Span requested from the data below: the line with "C2: 22nF (GND, VCC) -> 33nF (GND, VCC)" through the line with "S1: switch (GND, NET16)", both included. Give only these lines again, exactly, and leave every picture out.

(Dataset items)
------------------------------------

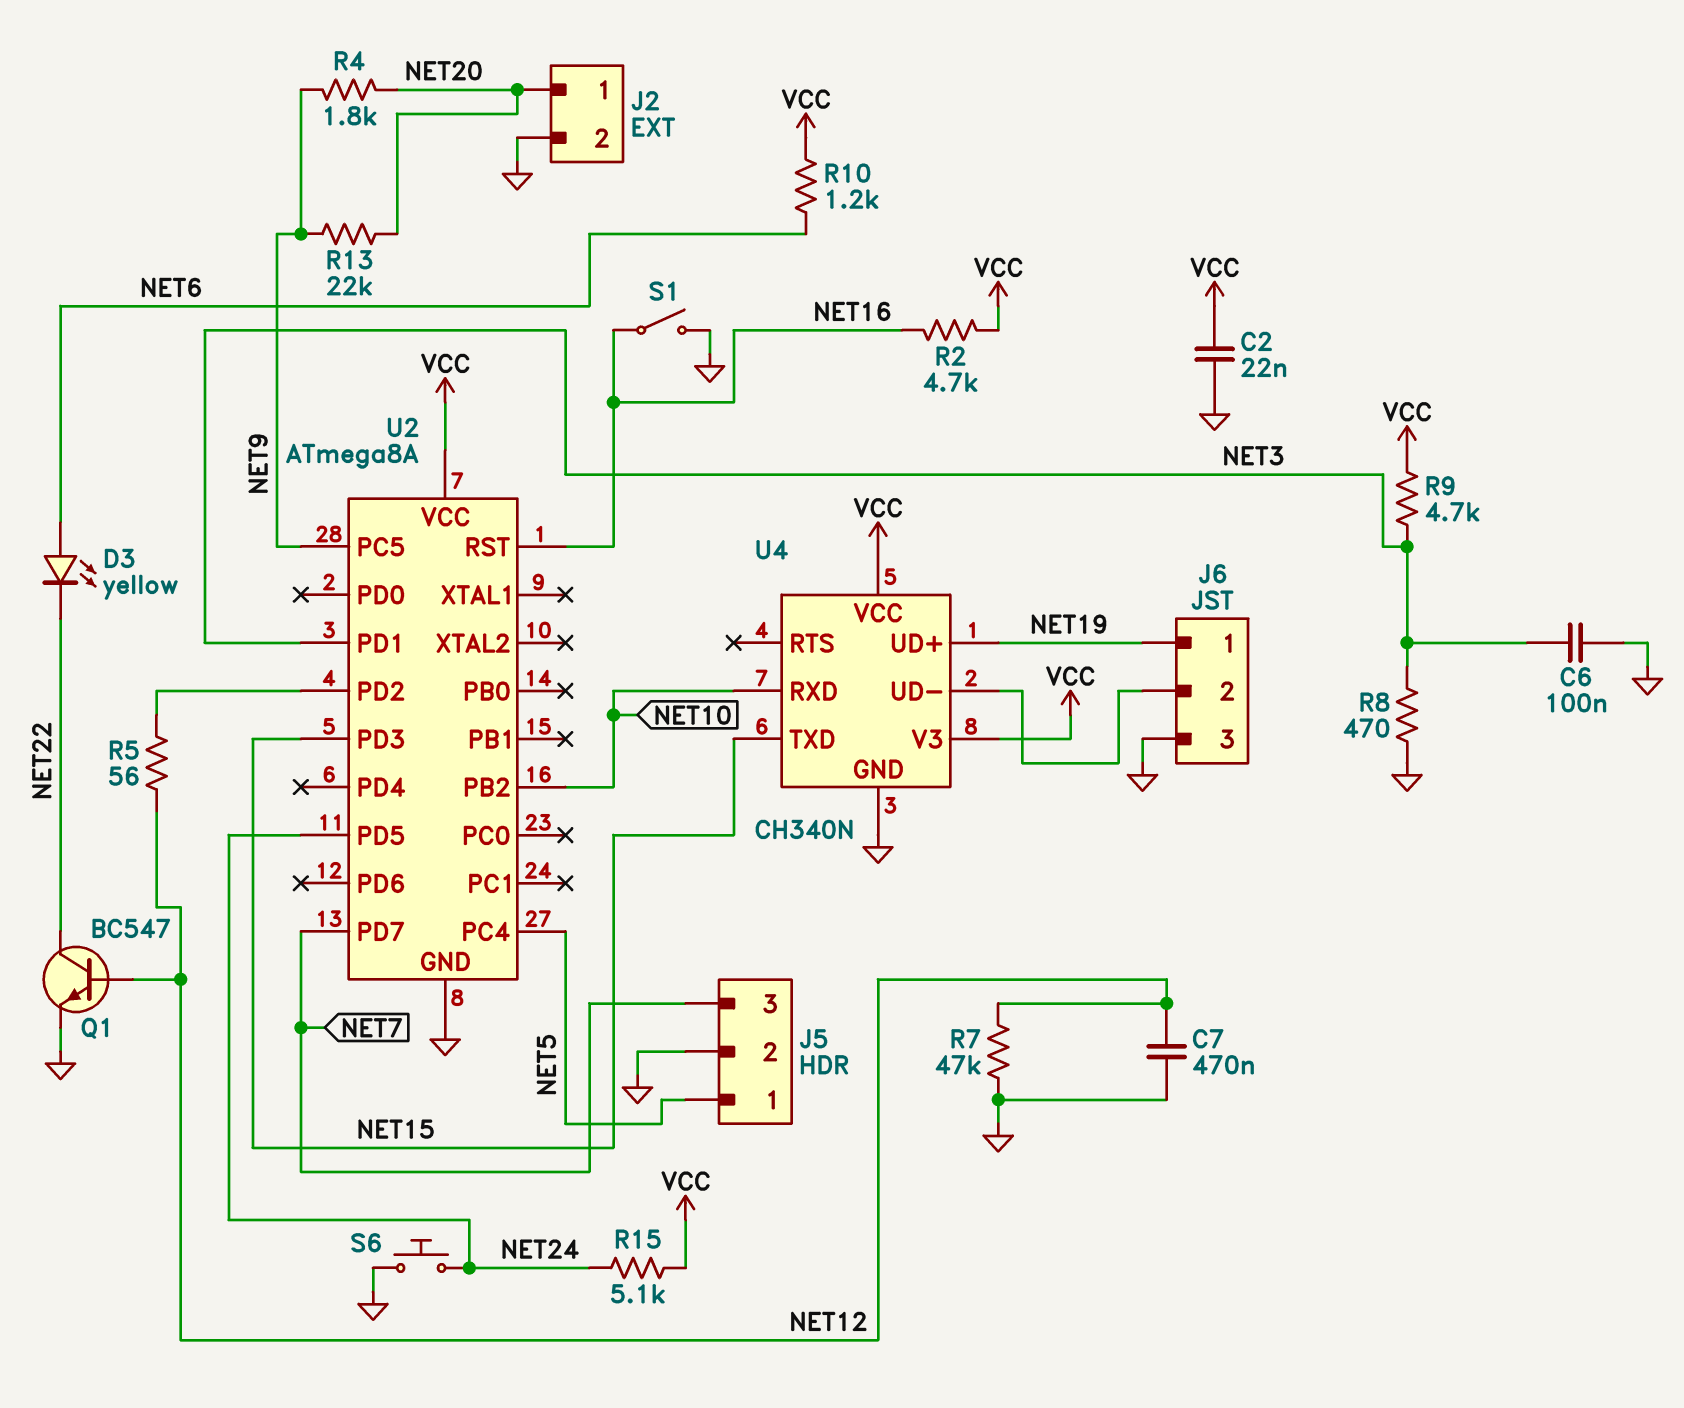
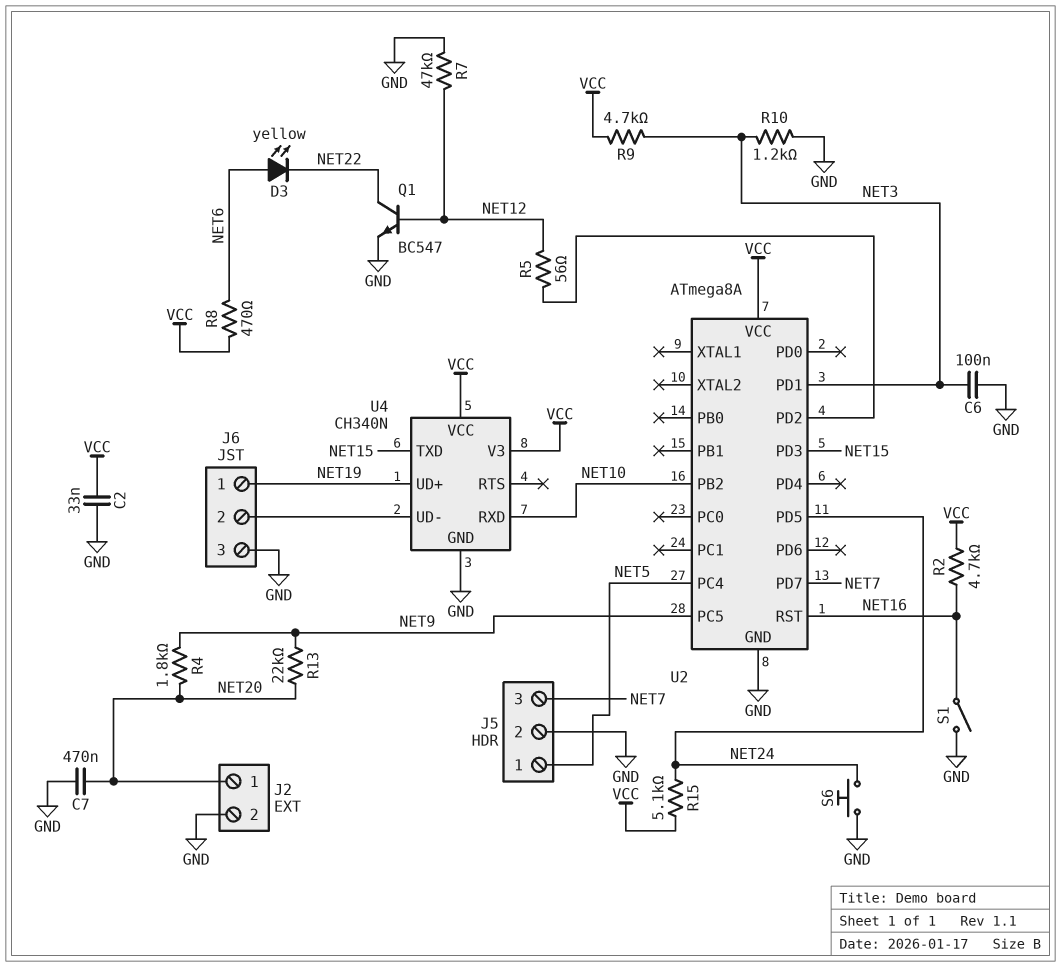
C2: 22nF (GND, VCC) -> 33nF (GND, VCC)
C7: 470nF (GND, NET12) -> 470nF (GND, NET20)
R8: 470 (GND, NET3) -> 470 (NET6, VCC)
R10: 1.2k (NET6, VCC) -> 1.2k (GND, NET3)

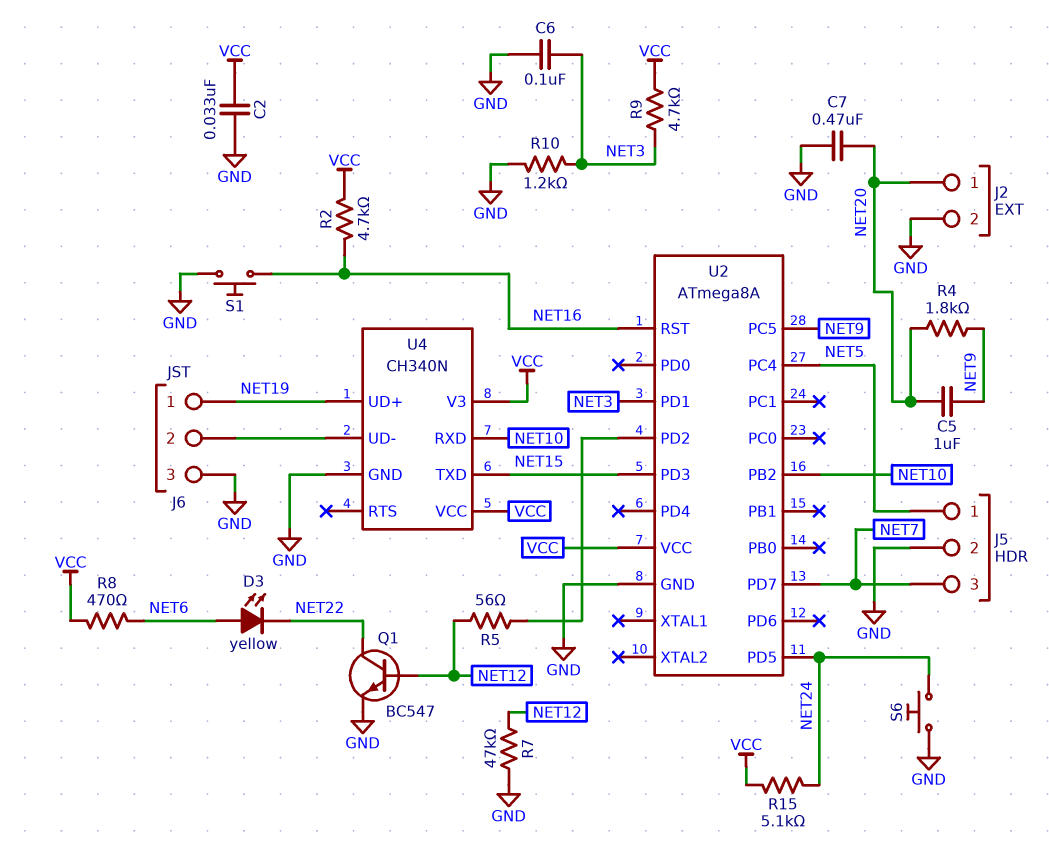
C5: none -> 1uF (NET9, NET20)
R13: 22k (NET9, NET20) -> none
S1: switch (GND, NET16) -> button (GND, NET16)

------------------------------------

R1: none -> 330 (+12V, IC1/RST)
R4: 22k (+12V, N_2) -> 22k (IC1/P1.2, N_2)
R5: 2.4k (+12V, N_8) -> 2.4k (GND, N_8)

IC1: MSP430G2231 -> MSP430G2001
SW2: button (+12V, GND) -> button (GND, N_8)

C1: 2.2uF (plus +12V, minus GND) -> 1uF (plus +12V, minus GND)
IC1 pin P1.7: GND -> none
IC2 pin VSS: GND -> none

------------------------------------

**Answer to this exercise:**
C2: 22nF (GND, VCC) -> 33nF (GND, VCC)
C7: 470nF (GND, NET12) -> 470nF (GND, NET20)
R8: 470 (GND, NET3) -> 470 (NET6, VCC)
R10: 1.2k (NET6, VCC) -> 1.2k (GND, NET3)

C5: none -> 1uF (NET9, NET20)
R13: 22k (NET9, NET20) -> none
S1: switch (GND, NET16) -> button (GND, NET16)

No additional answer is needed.